■ **TO BE DONE**: Count the lines in the records below that contain the word "purple", and reply with only that number.

■ **DATASET EXTRACT**:
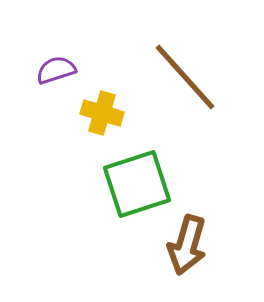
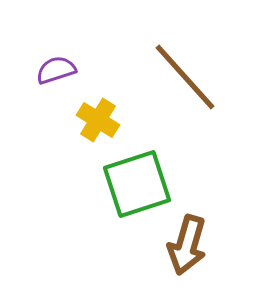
yellow cross: moved 4 px left, 7 px down; rotated 15 degrees clockwise
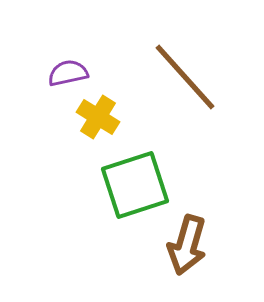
purple semicircle: moved 12 px right, 3 px down; rotated 6 degrees clockwise
yellow cross: moved 3 px up
green square: moved 2 px left, 1 px down
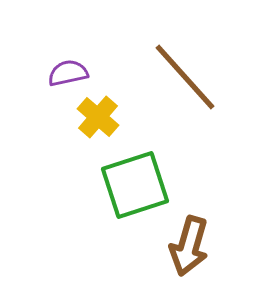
yellow cross: rotated 9 degrees clockwise
brown arrow: moved 2 px right, 1 px down
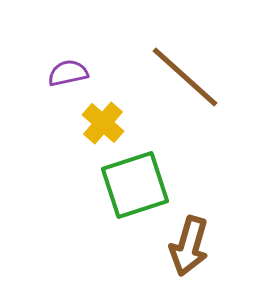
brown line: rotated 6 degrees counterclockwise
yellow cross: moved 5 px right, 6 px down
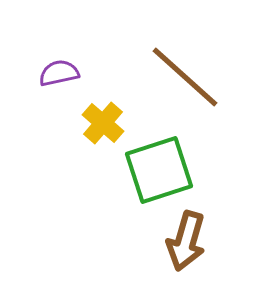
purple semicircle: moved 9 px left
green square: moved 24 px right, 15 px up
brown arrow: moved 3 px left, 5 px up
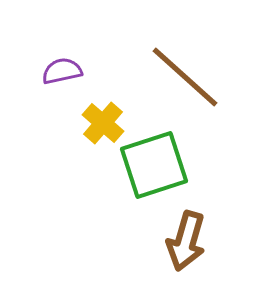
purple semicircle: moved 3 px right, 2 px up
green square: moved 5 px left, 5 px up
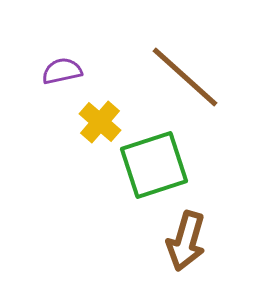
yellow cross: moved 3 px left, 1 px up
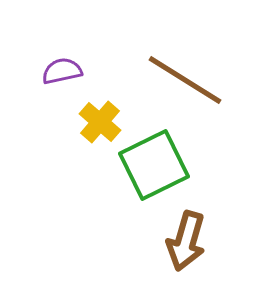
brown line: moved 3 px down; rotated 10 degrees counterclockwise
green square: rotated 8 degrees counterclockwise
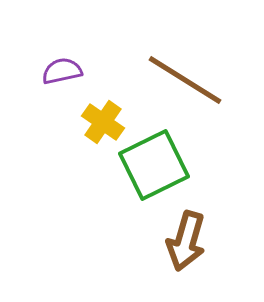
yellow cross: moved 3 px right; rotated 6 degrees counterclockwise
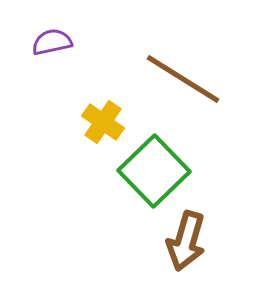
purple semicircle: moved 10 px left, 29 px up
brown line: moved 2 px left, 1 px up
green square: moved 6 px down; rotated 18 degrees counterclockwise
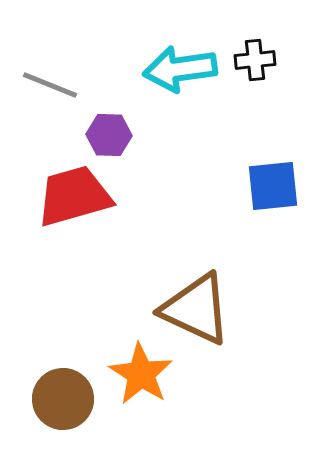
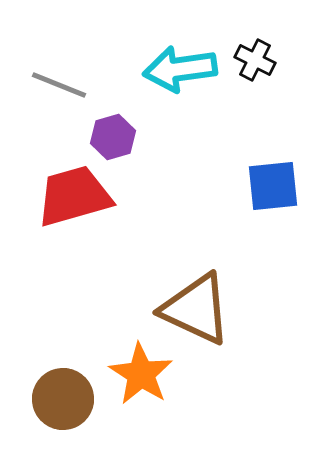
black cross: rotated 33 degrees clockwise
gray line: moved 9 px right
purple hexagon: moved 4 px right, 2 px down; rotated 18 degrees counterclockwise
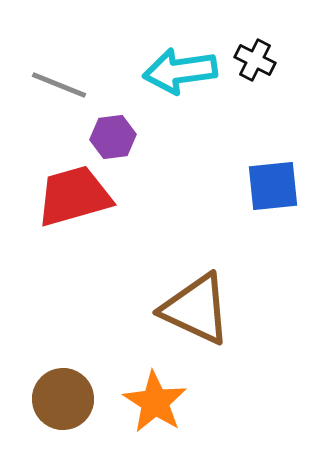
cyan arrow: moved 2 px down
purple hexagon: rotated 9 degrees clockwise
orange star: moved 14 px right, 28 px down
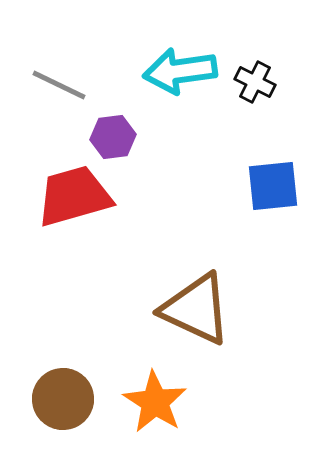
black cross: moved 22 px down
gray line: rotated 4 degrees clockwise
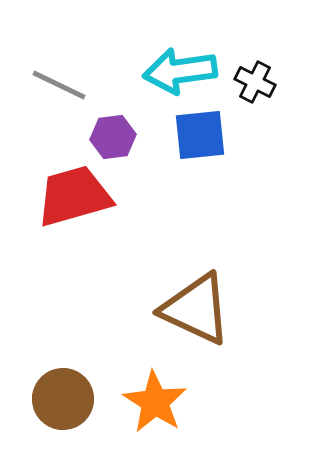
blue square: moved 73 px left, 51 px up
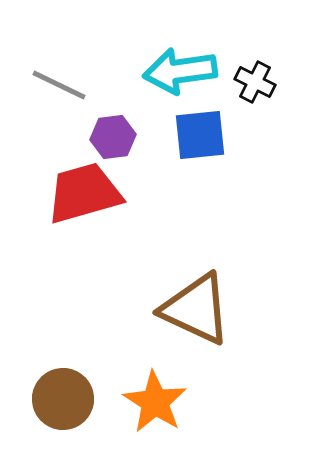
red trapezoid: moved 10 px right, 3 px up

■ **FINAL ANSWER**: 6